◆ Data supplied
++++++

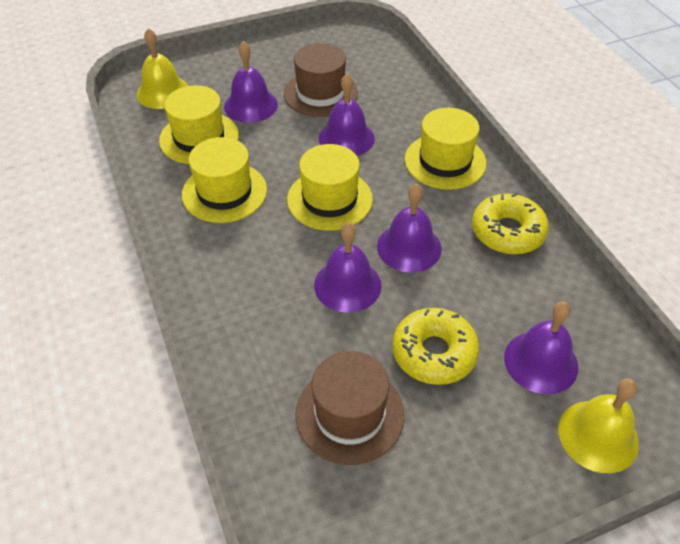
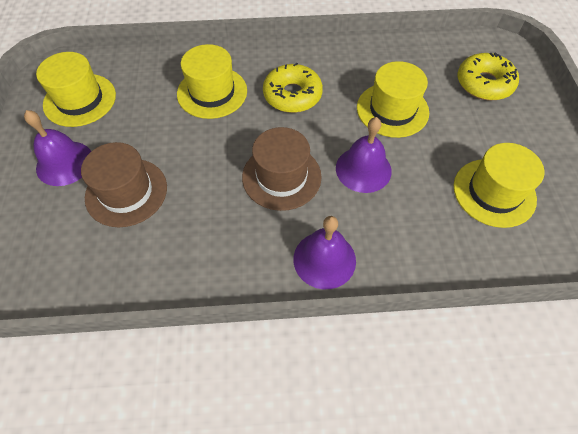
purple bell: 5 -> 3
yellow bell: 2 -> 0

++++++

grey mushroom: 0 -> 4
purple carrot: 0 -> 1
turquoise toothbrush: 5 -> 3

++++++

◆ How to complete this task
From the records above, quote only the lines running from the line with "grey mushroom: 0 -> 4" to the line with "turquoise toothbrush: 5 -> 3", both lines included.

◆ Result
grey mushroom: 0 -> 4
purple carrot: 0 -> 1
turquoise toothbrush: 5 -> 3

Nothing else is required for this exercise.